▶ [Your assignment]:
Pick every line out of the entries below that has the string "none", and copy it.

** Opening Records for this task block **

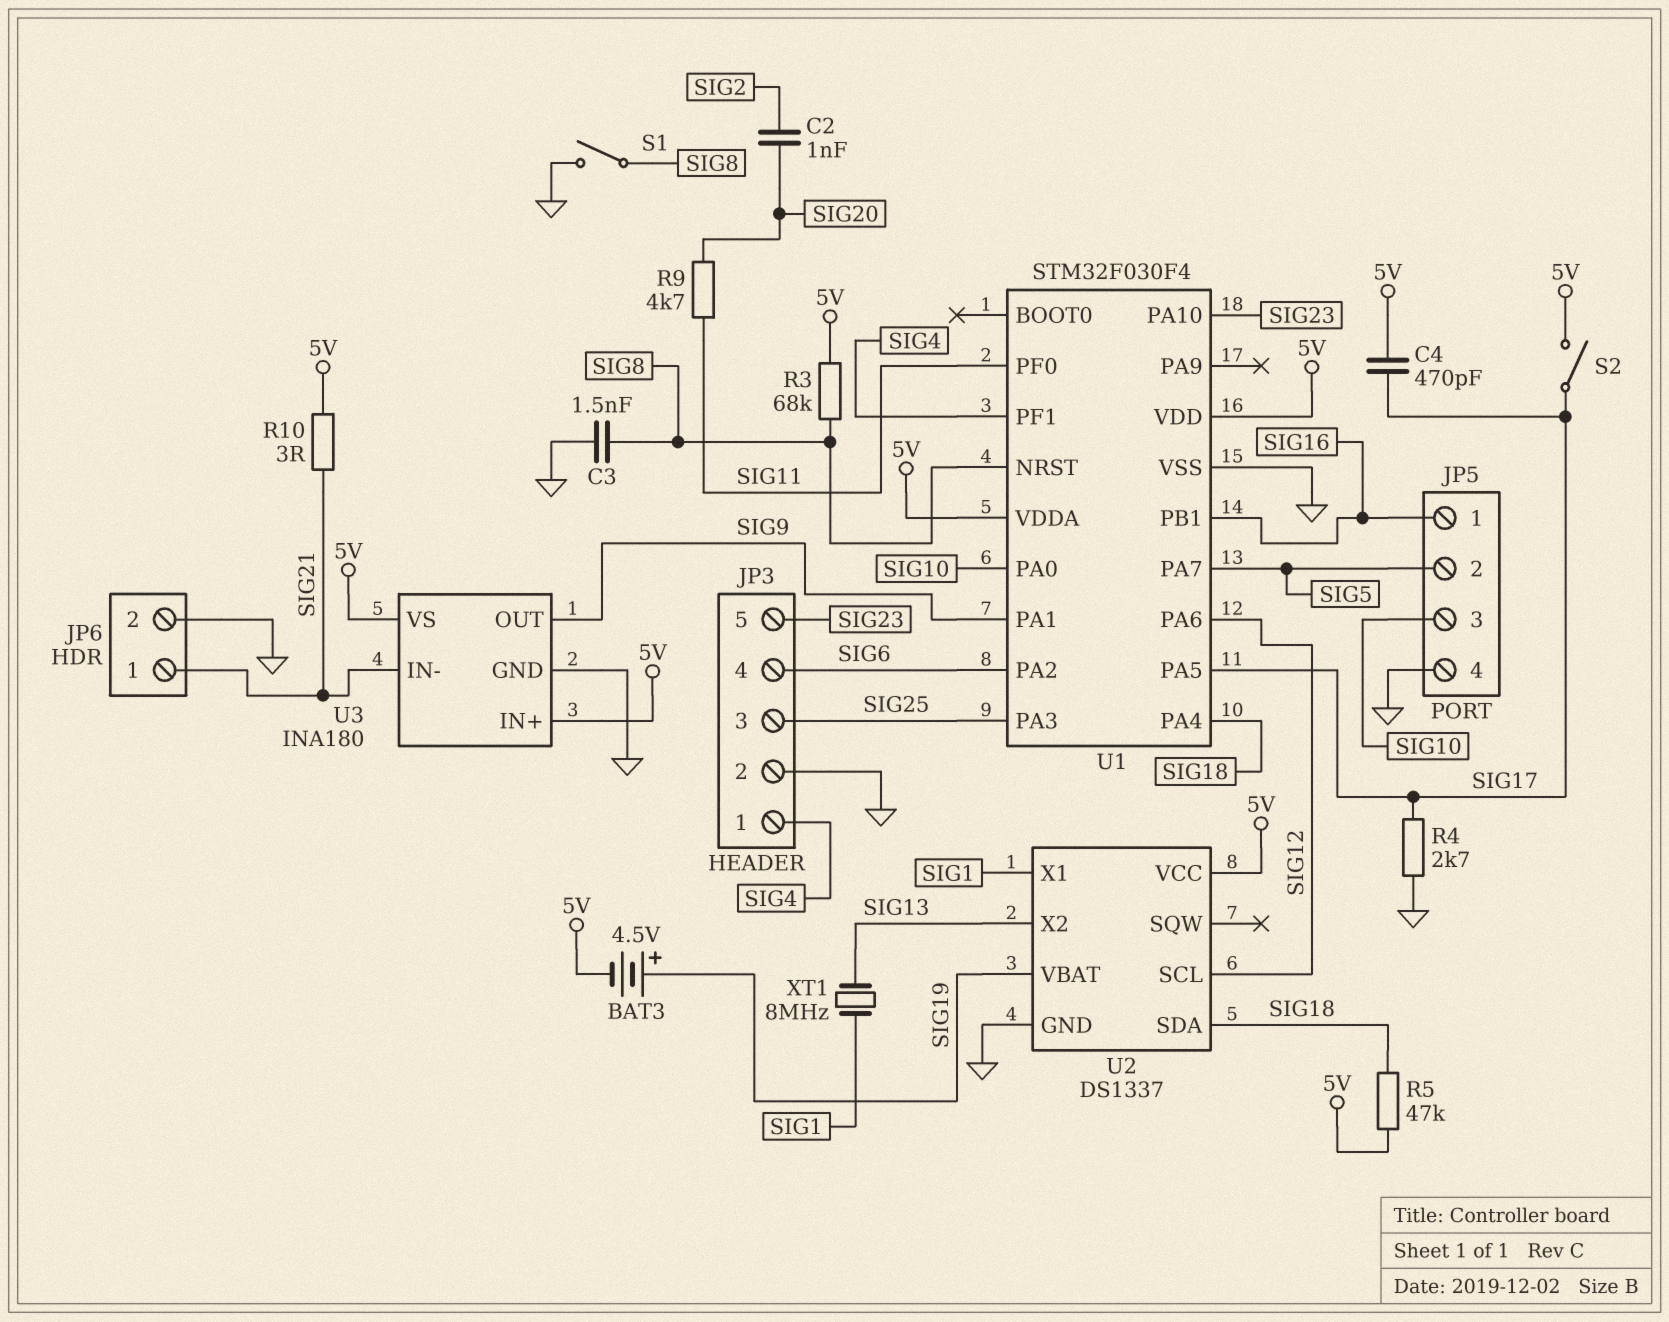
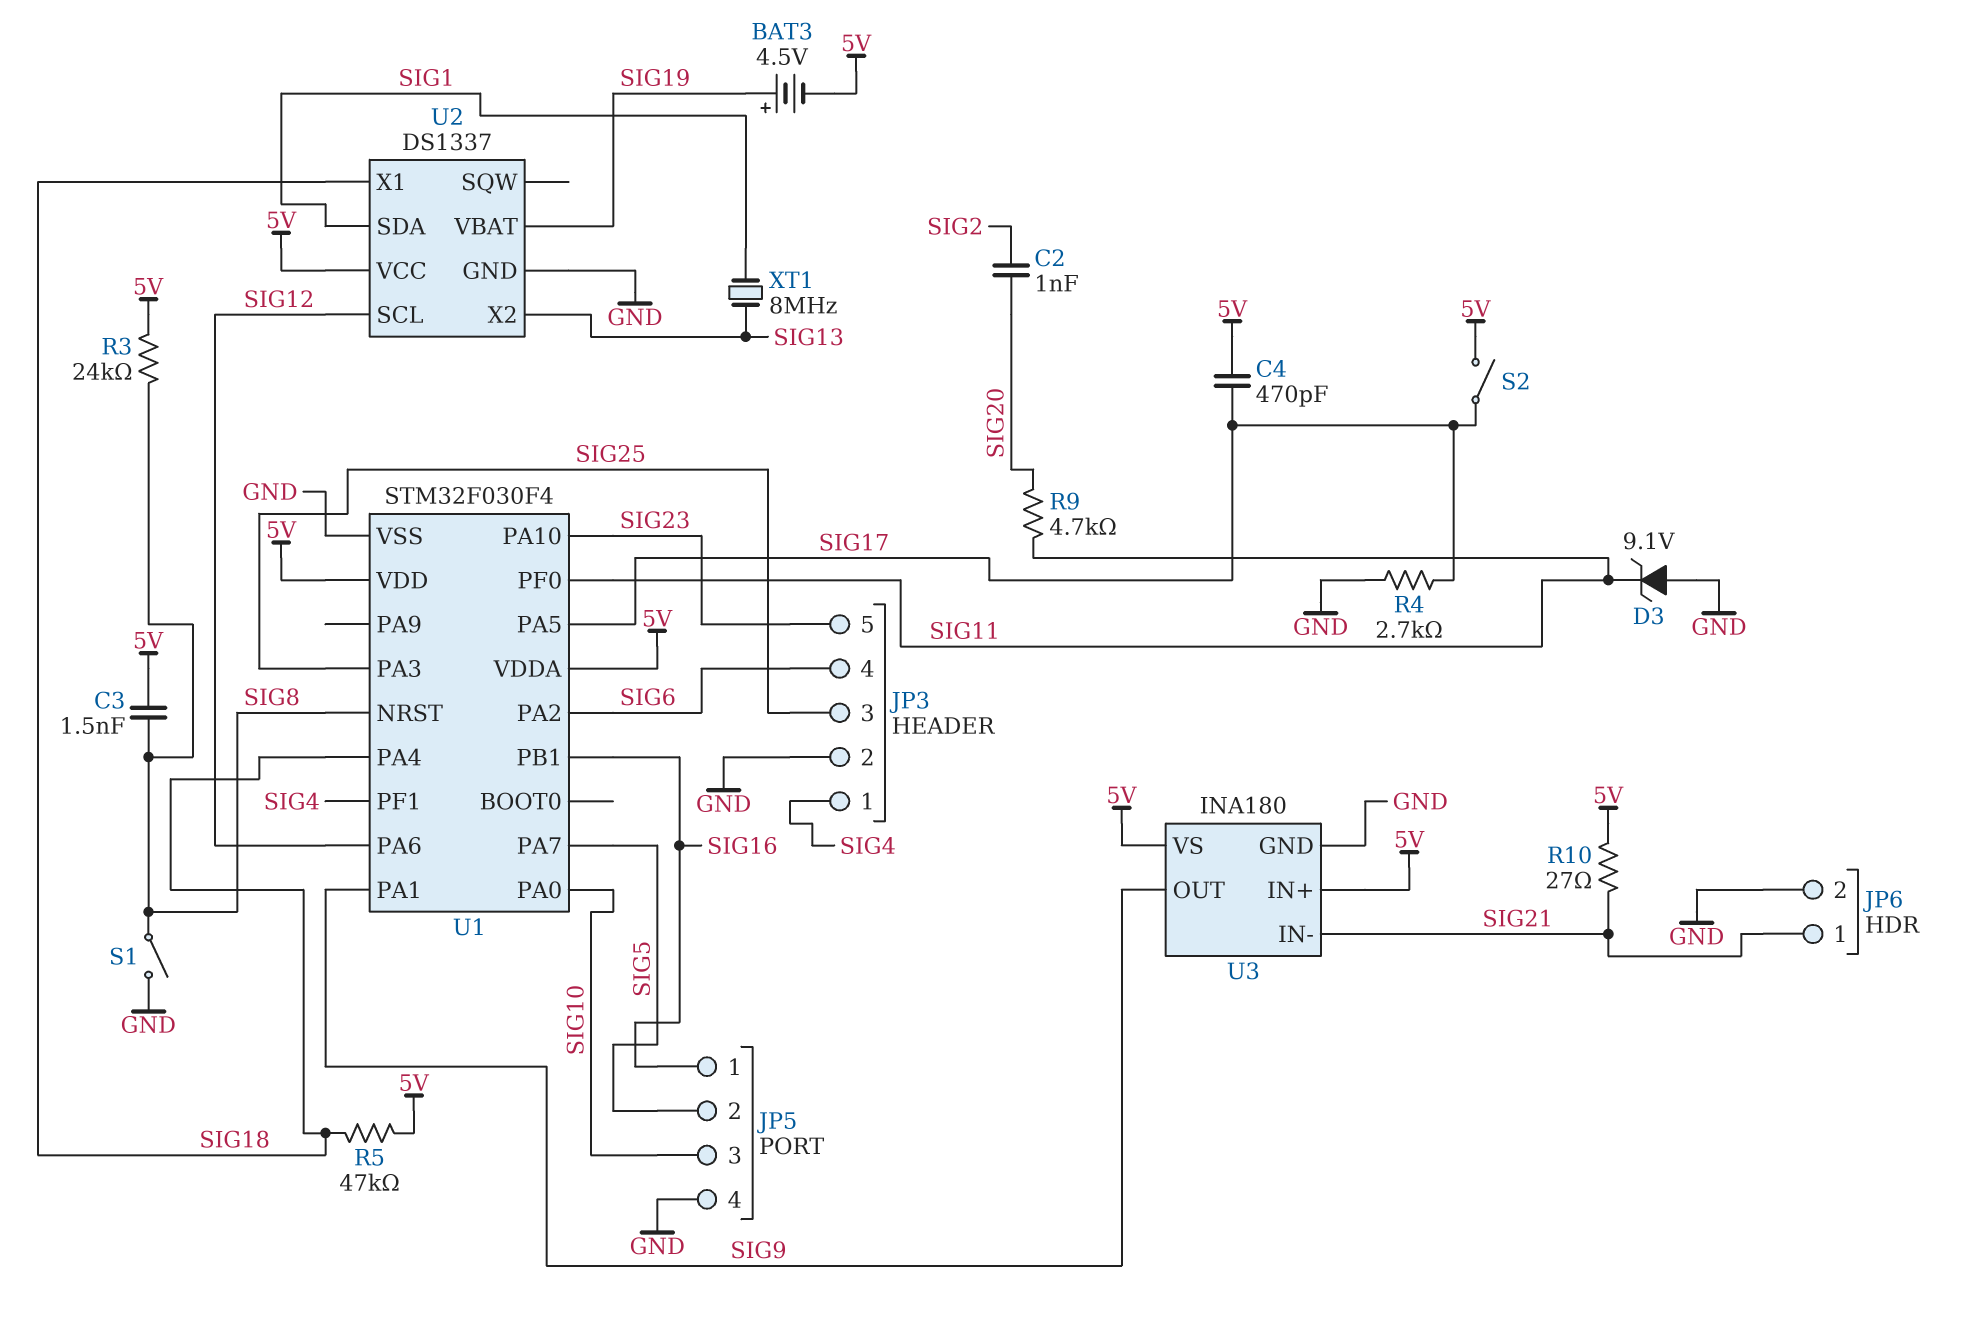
C3: 1.5nF (GND, SIG8) -> 1.5nF (5V, SIG8)
D3: none -> zener 9.1V (A GND, K SIG11)
R3: 68k (5V, SIG8) -> 24k (5V, SIG8)
R10: 3 (5V, SIG21) -> 27 (5V, SIG21)
U2 pin SDA: SIG18 -> SIG1
U2 pin X1: SIG1 -> SIG18

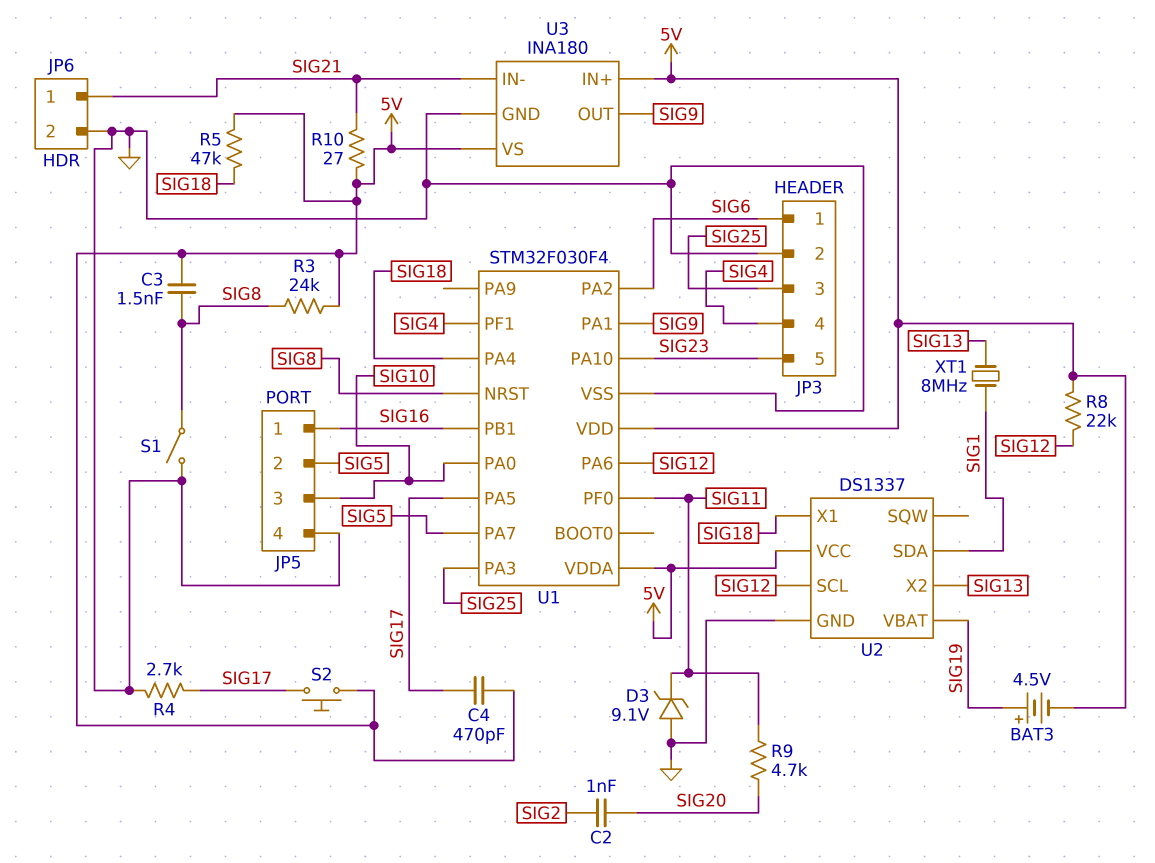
JP3 pin 1: SIG4 -> SIG6
JP3 pin 4: SIG6 -> SIG4
R8: none -> 22k (5V, SIG12)
S2: switch (5V, SIG17) -> button (5V, SIG17)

** Closing Records for this task block **

▶ [Answer section]:
D3: none -> zener 9.1V (A GND, K SIG11)
R8: none -> 22k (5V, SIG12)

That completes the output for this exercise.